**Work to be completed**. Please reproduce every line of the listing below word for word, with nothing changed, added, or left out.

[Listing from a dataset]
________________________

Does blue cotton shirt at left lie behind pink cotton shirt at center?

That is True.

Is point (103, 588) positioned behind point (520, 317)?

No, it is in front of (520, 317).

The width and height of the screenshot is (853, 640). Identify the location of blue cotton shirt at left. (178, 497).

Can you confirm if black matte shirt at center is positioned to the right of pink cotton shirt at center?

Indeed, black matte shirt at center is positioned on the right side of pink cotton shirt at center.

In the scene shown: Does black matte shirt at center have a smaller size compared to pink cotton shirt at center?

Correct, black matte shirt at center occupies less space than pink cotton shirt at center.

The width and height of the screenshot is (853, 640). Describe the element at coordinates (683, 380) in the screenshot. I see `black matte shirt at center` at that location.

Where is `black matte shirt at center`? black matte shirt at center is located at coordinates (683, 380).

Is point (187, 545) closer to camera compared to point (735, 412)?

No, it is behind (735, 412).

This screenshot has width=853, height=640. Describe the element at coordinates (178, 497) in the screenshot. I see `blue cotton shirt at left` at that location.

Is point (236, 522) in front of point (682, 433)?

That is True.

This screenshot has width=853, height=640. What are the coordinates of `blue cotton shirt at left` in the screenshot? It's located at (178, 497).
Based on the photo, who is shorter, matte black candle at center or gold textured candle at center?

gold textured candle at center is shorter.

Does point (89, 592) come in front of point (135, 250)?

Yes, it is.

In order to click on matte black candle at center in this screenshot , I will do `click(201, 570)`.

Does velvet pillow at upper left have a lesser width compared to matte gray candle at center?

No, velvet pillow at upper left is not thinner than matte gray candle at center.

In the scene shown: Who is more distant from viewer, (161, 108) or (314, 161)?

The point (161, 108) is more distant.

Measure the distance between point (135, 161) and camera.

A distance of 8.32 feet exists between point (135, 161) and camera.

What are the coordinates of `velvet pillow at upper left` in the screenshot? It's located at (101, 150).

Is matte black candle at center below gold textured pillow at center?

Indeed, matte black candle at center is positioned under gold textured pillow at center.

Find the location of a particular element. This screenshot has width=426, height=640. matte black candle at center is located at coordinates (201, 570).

________________________

**Exercise solution**.
Does blue cotton shirt at left lie behind pink cotton shirt at center?

That is True.

Is point (103, 588) positioned behind point (520, 317)?

No, it is in front of (520, 317).

The width and height of the screenshot is (853, 640). Identify the location of blue cotton shirt at left. (178, 497).

Can you confirm if black matte shirt at center is positioned to the right of pink cotton shirt at center?

Indeed, black matte shirt at center is positioned on the right side of pink cotton shirt at center.

In the scene shown: Does black matte shirt at center have a smaller size compared to pink cotton shirt at center?

Correct, black matte shirt at center occupies less space than pink cotton shirt at center.

The width and height of the screenshot is (853, 640). Describe the element at coordinates (683, 380) in the screenshot. I see `black matte shirt at center` at that location.

Where is `black matte shirt at center`? black matte shirt at center is located at coordinates (683, 380).

Is point (187, 545) closer to camera compared to point (735, 412)?

No, it is behind (735, 412).

This screenshot has width=853, height=640. Describe the element at coordinates (178, 497) in the screenshot. I see `blue cotton shirt at left` at that location.

Is point (236, 522) in front of point (682, 433)?

That is True.

This screenshot has width=853, height=640. What are the coordinates of `blue cotton shirt at left` in the screenshot? It's located at (178, 497).
Based on the photo, who is shorter, matte black candle at center or gold textured candle at center?

gold textured candle at center is shorter.

Does point (89, 592) come in front of point (135, 250)?

Yes, it is.

In order to click on matte black candle at center in this screenshot , I will do `click(201, 570)`.

Does velvet pillow at upper left have a lesser width compared to matte gray candle at center?

No, velvet pillow at upper left is not thinner than matte gray candle at center.

In the scene shown: Who is more distant from viewer, (161, 108) or (314, 161)?

The point (161, 108) is more distant.

Measure the distance between point (135, 161) and camera.

A distance of 8.32 feet exists between point (135, 161) and camera.

What are the coordinates of `velvet pillow at upper left` in the screenshot? It's located at (101, 150).

Is matte black candle at center below gold textured pillow at center?

Indeed, matte black candle at center is positioned under gold textured pillow at center.

Find the location of a particular element. This screenshot has width=426, height=640. matte black candle at center is located at coordinates (201, 570).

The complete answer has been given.